Before and after coordinates

********************

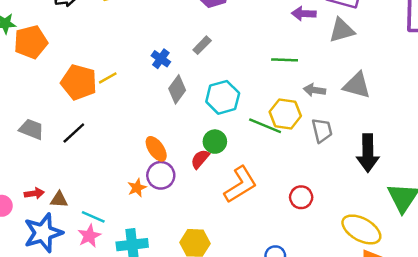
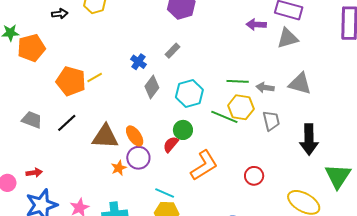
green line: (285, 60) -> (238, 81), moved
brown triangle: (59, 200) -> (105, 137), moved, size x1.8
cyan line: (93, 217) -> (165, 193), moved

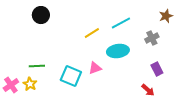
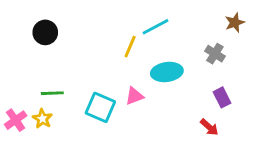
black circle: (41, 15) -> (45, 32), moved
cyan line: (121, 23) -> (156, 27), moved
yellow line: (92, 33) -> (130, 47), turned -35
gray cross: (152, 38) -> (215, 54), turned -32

********************

**What needs to be done**
Leave out the pictures and output the rest of the records exactly.

**Final answer**
green line: (285, 60) -> (238, 81), moved
brown triangle: (59, 200) -> (105, 137), moved, size x1.8
cyan line: (93, 217) -> (165, 193), moved

black circle: (41, 15) -> (45, 32), moved
cyan line: (121, 23) -> (156, 27), moved
yellow line: (92, 33) -> (130, 47), turned -35
gray cross: (152, 38) -> (215, 54), turned -32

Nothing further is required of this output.